### [EXERCISE MATERIAL]
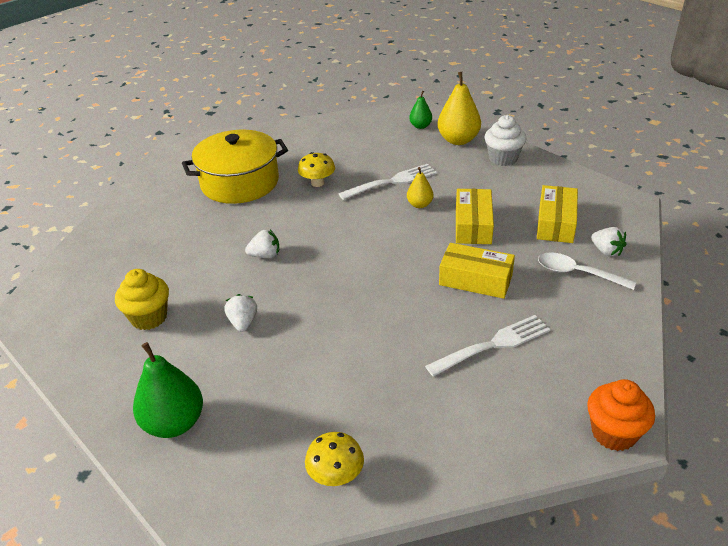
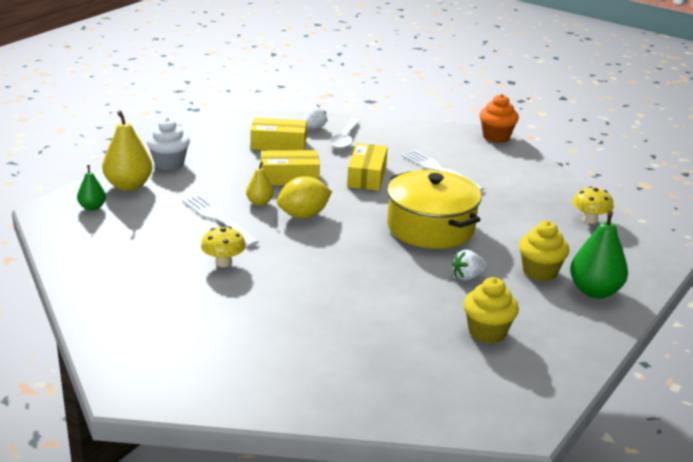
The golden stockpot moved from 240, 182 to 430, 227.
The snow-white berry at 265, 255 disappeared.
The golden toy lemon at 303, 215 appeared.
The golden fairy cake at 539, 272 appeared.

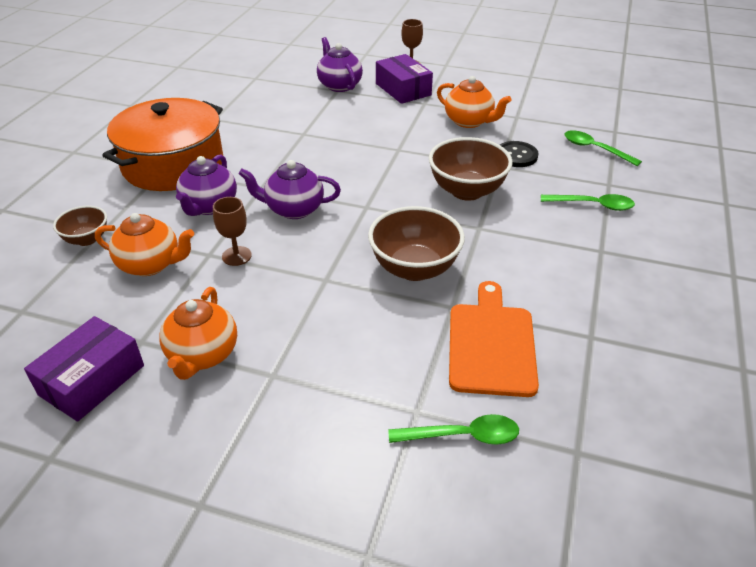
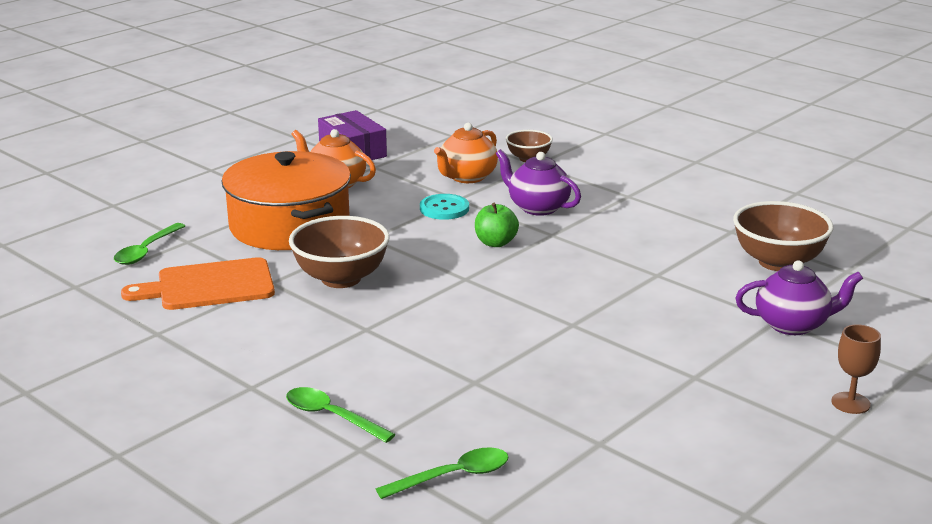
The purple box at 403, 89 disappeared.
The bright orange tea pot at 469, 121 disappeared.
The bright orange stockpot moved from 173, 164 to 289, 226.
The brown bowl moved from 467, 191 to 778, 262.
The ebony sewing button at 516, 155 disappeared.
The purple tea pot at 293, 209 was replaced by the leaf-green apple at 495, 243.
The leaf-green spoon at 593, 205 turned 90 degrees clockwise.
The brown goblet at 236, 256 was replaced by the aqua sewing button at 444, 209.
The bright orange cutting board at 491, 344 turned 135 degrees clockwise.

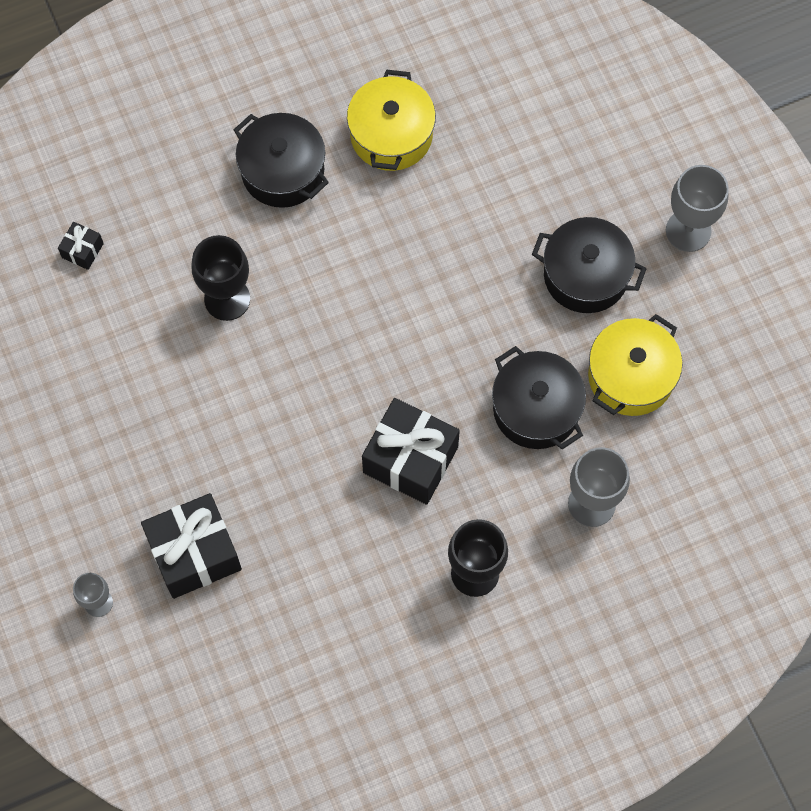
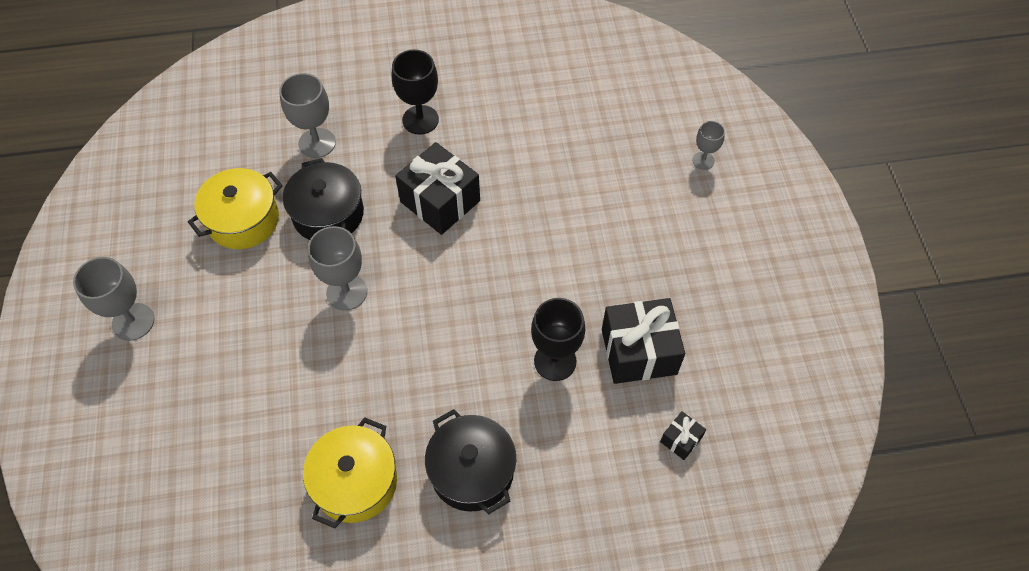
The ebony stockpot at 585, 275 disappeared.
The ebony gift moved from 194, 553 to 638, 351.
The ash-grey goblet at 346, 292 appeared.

### [WHAT NEEDS TO BE DONE]
Could you transcribe exactly the entries above, but only the lines from the one with "The golden toy lemon at 303, 215 appeared." through the one with "The bright orange cutting", and without pictures?

### [ANSWER AREA]
The golden toy lemon at 303, 215 appeared.
The golden fairy cake at 539, 272 appeared.

The purple box at 403, 89 disappeared.
The bright orange tea pot at 469, 121 disappeared.
The bright orange stockpot moved from 173, 164 to 289, 226.
The brown bowl moved from 467, 191 to 778, 262.
The ebony sewing button at 516, 155 disappeared.
The purple tea pot at 293, 209 was replaced by the leaf-green apple at 495, 243.
The leaf-green spoon at 593, 205 turned 90 degrees clockwise.
The brown goblet at 236, 256 was replaced by the aqua sewing button at 444, 209.
The bright orange cutting board at 491, 344 turned 135 degrees clockwise.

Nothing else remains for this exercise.